(Image sets with object changes)
----------
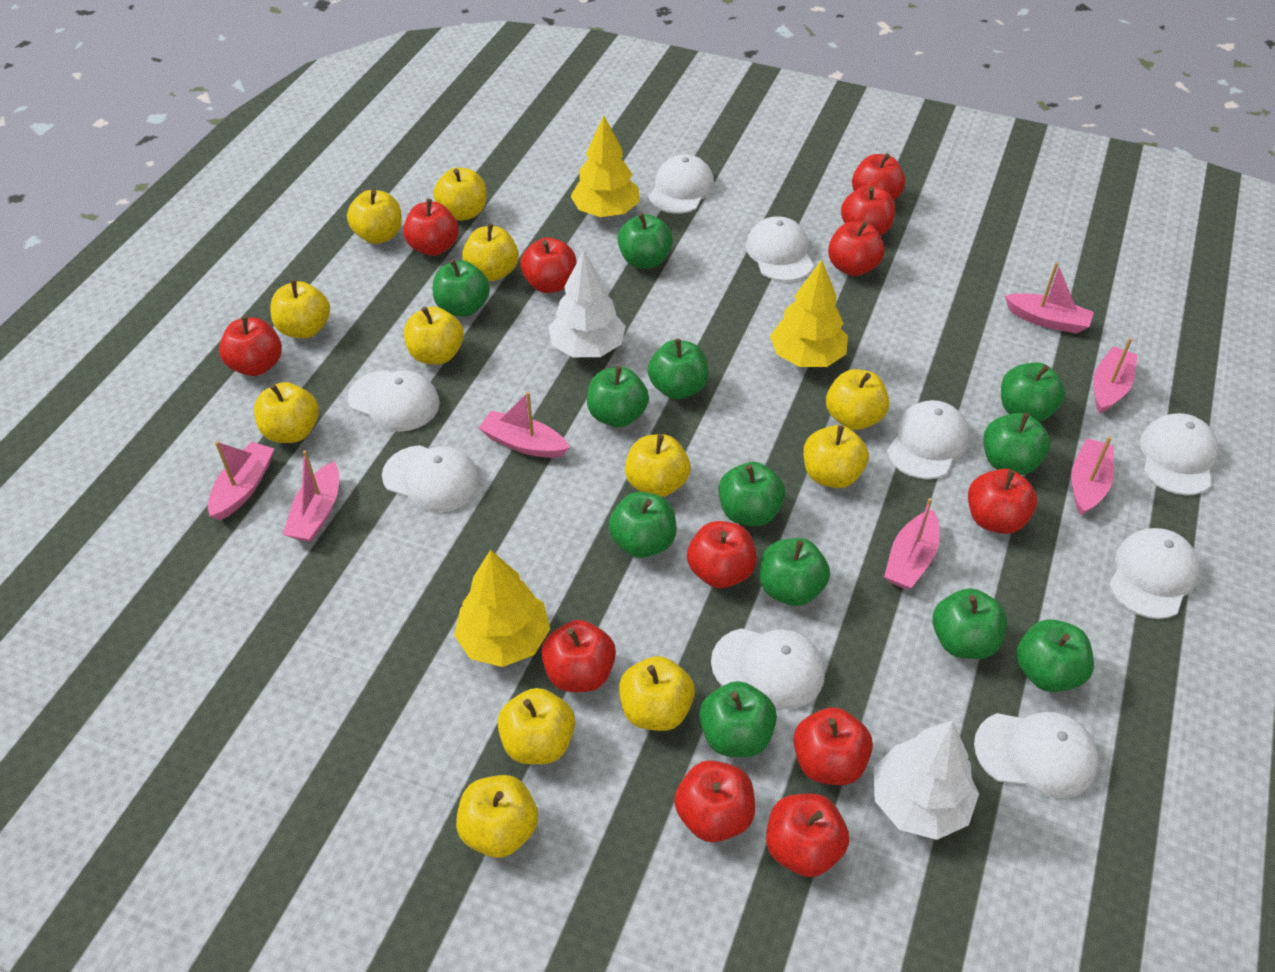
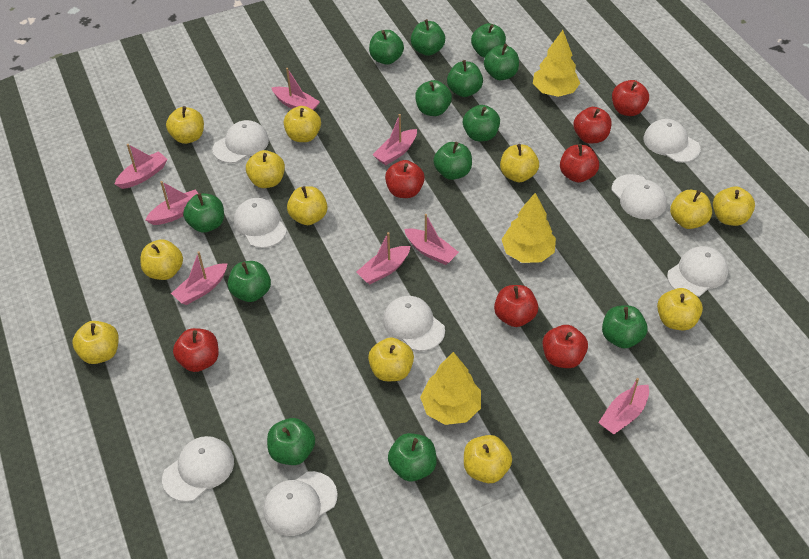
green apple: 12 -> 13
pink boat: 7 -> 8
red apple: 12 -> 7
white cap: 9 -> 8
white tree: 2 -> 0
----------
**Problem:** Copy exactly the line that contains "pink boat: 7 -> 8" and every line after it, up to and including the last line of the records.

**Result for this task:**
pink boat: 7 -> 8
red apple: 12 -> 7
white cap: 9 -> 8
white tree: 2 -> 0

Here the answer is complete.